- _Provided records_
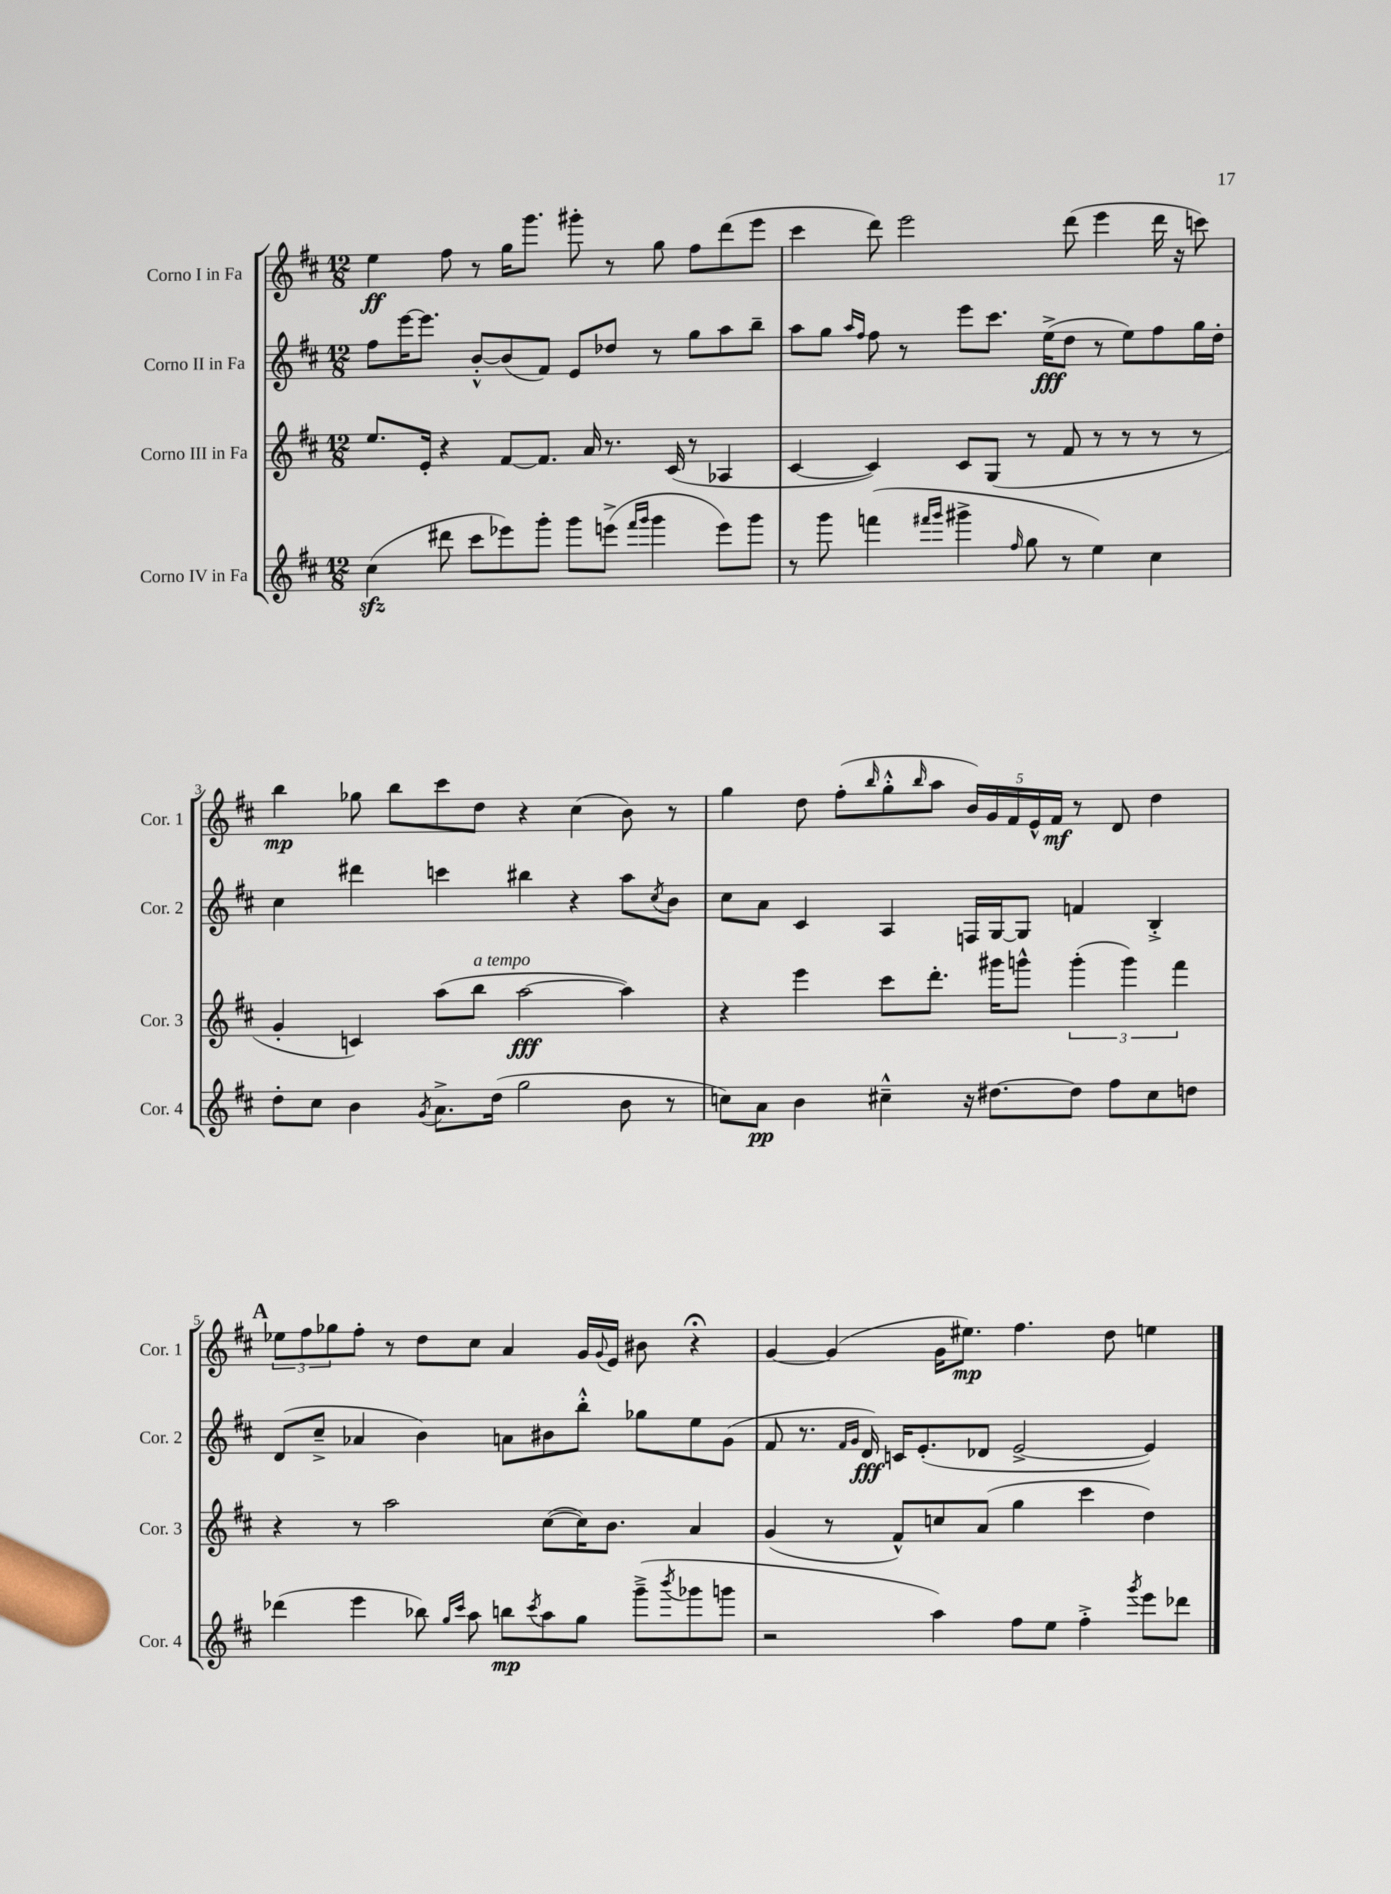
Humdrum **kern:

**kern	**kern	**kern	**kern
*staff4	*staff3	*staff2	*staff1
*clefG2	*clefG2	*clefG2	*clefG2
*k[f#c#]	*k[f#c#]	*k[f#c#]	*k[f#c#]
*M12/8	*M12/8	*M12/8	*M12/8
(4cc#	8.ee	8ff#	4ee
.	.	[16eee	.
.	16e'	8.eee]	.
8ddd#	4r	.	8ff#
8ccc#	.	[8b'^^	8r
8eee-)	[8f#	(8b]	16gg
.	.	.	8.ggg
8ggg'	8.f#]	8f#)	.
8ggg	.	8e	8ggg#'
.	16a	.	.
(8eee^	8.r	8dd-	8r
16qqfff#	.	.	.
16qqggg	.	.	.
4ggg	.	8r	8gg
.	(16c#	.	.
.	8r	8gg	8ff#
8eee)	4A-	8aa	(8ddd
8ggg	.	8bb~	8eee
=	=	=	=
8r	[4c#	8aa	4ccc#
8ggg	.	8gg	.
.	.	16qqaa	.
.	.	16qqff#	.
(4fff	4c#])	8ff#	8ddd)
.	.	8r	2eee
16qqfff#	.	.	.
16qqggg	.	.	.
4ggg#^	8c#	8eee	.
.	(8G	8.ccc#	.
16qqff#	.	.	.
8gg	8r	.	.
.	.	(16ee^	.
8r	8f#	8dd	(8ddd
4ee)	8r	8r	4eee
.	8r	8ee)	.
4cc#	8r	8ff#	16ddd
.	.	.	16r
.	8r	16gg	8ccc)
.	.	16dd'	.
=	=	=	=
8dd'	4g'	4cc#	4bb
8cc#	.	.	.
4b	4c)	4ddd#	8gg-
.	.	.	8bb
8qg	.	.	.
8.a^	(8aa	4ccc	8ccc#
.	8bb	.	8dd
(16dd	.	.	.
2gg	[2aa	4bb#	4r
.	.	4r	(4cc#
8b	4aa])	8aa	8b)
.	.	8qcc#	.
8r	.	8b	8r
=	=	=	=
8cc)	4r	8cc#	4gg
8a	.	8a	.
4b	4eee	4c#	8dd
.	.	.	(8ff#'
.	.	.	16qqbb
4cc#~^^	8ccc#	4A	8gg'^^
.	.	.	16qqbb
.	8.ddd'	.	8aa
16r	.	16F	20b)
.	.	.	20g
[8.dd#	16ggg#	[16G	.
.	.	.	20f#
.	8ggg^^	8G]	.
.	.	.	20e^^
.	.	.	20f#
8dd#]	(6ggg'	4f	8r
8ff#	.	.	8d
.	6ggg)	.	.
8cc#	.	4B'^	4dd
.	6fff#	.	.
8dd	.	.	.
=	=	=	=
(4ddd-	4r	(8d	12ee-
.	.	.	12ff#
.	.	8cc#~^	.
.	.	.	12gg-
4eee	8r	4a-	8ff#'
.	2aa	.	8r
8bb-)	.	4b)	8dd
16qqgg	.	.	.
16qqccc#	.	.	.
8aa	.	.	8cc#
8bb	.	8a	4a
8qccc#	.	.	.
8aa	([8cc#	8b#	.
8gg	16cc#])	8bb'^^	16g
.	.	.	8qqg
.	8.b	.	16e
(8ggg~^	.	8gg-	8b#
8qbbb	.	.	.
8ggg-	4a	8ee	4r;
8ggg	.	(8g	.
=	=	=	=
2r	(4g	8f#	[4g
.	.	8.r	.
.	8r	.	(4g]
.	.	16qqf#	.
.	.	16qqg	.
.	.	16d)	.
.	8f#^^)	16c	.
.	.	(8.e'	.
4aa)	8cc	.	16g
.	.	.	8.ee#)
.	(8a	8d-	.
8ff#	4gg	[2e^	4.ff#
8ee	.	.	.
4ff#'^	4ccc#	.	.
.	.	.	8dd
8qggg	.	.	.
8eee	4dd)	4e])	4ee
8ddd-	.	.	.
==	==	==	==
*-	*-	*-	*-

- _Exercise objective_
Copy the notation from the listing, replacing every "*clefG2" with "*clefF4" and leaving everything else unchanged. Do not include the picture.

- _Result of this task_
Humdrum **kern:

**kern	**kern	**kern	**kern
*staff4	*staff3	*staff2	*staff1
*clefF4	*clefF4	*clefF4	*clefF4
*k[f#c#]	*k[f#c#]	*k[f#c#]	*k[f#c#]
*M12/8	*M12/8	*M12/8	*M12/8
(4cc#	8.ee	8ff#	4ee
.	.	[16eee	.
.	16e'	8.eee]	.
8ddd#	4r	.	8ff#
8ccc#	.	[8b'^^	8r
8eee-)	[8f#	(8b]	16gg
.	.	.	8.ggg
8ggg'	8.f#]	8f#)	.
8ggg	.	8e	8ggg#'
.	16a	.	.
(8eee^	8.r	8dd-	8r
16qqfff#	.	.	.
16qqggg	.	.	.
4ggg	.	8r	8gg
.	(16c#	.	.
.	8r	8gg	8ff#
8eee)	4A-	8aa	(8ddd
8ggg	.	8bb~	8eee
=	=	=	=
8r	[4c#	8aa	4ccc#
8ggg	.	8gg	.
.	.	16qqaa	.
.	.	16qqff#	.
(4fff	4c#])	8ff#	8ddd)
.	.	8r	2eee
16qqfff#	.	.	.
16qqggg	.	.	.
4ggg#^	8c#	8eee	.
.	(8G	8.ccc#	.
16qqff#	.	.	.
8gg	8r	.	.
.	.	(16ee^	.
8r	8f#	8dd	(8ddd
4ee)	8r	8r	4eee
.	8r	8ee)	.
4cc#	8r	8ff#	16ddd
.	.	.	16r
.	8r	16gg	8ccc)
.	.	16dd'	.
=	=	=	=
8dd'	4g'	4cc#	4bb
8cc#	.	.	.
4b	4c)	4ddd#	8gg-
.	.	.	8bb
8qg	.	.	.
8.a^	(8aa	4ccc	8ccc#
.	8bb	.	8dd
(16dd	.	.	.
2gg	[2aa	4bb#	4r
.	.	4r	(4cc#
8b	4aa])	8aa	8b)
.	.	8qcc#	.
8r	.	8b	8r
=	=	=	=
8cc)	4r	8cc#	4gg
8a	.	8a	.
4b	4eee	4c#	8dd
.	.	.	(8ff#'
.	.	.	16qqbb
4cc#~^^	8ccc#	4A	8gg'^^
.	.	.	16qqbb
.	8.ddd'	.	8aa
16r	.	16F	20b)
.	.	.	20g
[8.dd#	16ggg#	[16G	.
.	.	.	20f#
.	8ggg^^	8G]	.
.	.	.	20e^^
.	.	.	20f#
8dd#]	(6ggg'	4f	8r
8ff#	.	.	8d
.	6ggg)	.	.
8cc#	.	4B'^	4dd
.	6fff#	.	.
8dd	.	.	.
=	=	=	=
(4ddd-	4r	(8d	12ee-
.	.	.	12ff#
.	.	8cc#~^	.
.	.	.	12gg-
4eee	8r	4a-	8ff#'
.	2aa	.	8r
8bb-)	.	4b)	8dd
16qqgg	.	.	.
16qqccc#	.	.	.
8aa	.	.	8cc#
8bb	.	8a	4a
8qccc#	.	.	.
8aa	([8cc#	8b#	.
8gg	16cc#])	8bb'^^	16g
.	.	.	8qqg
.	8.b	.	16e
(8ggg~^	.	8gg-	8b#
8qbbb	.	.	.
8ggg-	4a	8ee	4r;
8ggg	.	(8g	.
=	=	=	=
2r	(4g	8f#	[4g
.	.	8.r	.
.	8r	.	(4g]
.	.	16qqf#	.
.	.	16qqg	.
.	.	16d)	.
.	8f#^^)	16c	.
.	.	(8.e'	.
4aa)	8cc	.	16g
.	.	.	8.ee#)
.	(8a	8d-	.
8ff#	4gg	[2e^	4.ff#
8ee	.	.	.
4ff#'^	4ccc#	.	.
.	.	.	8dd
8qggg	.	.	.
8eee	4dd)	4e])	4ee
8ddd-	.	.	.
==	==	==	==
*-	*-	*-	*-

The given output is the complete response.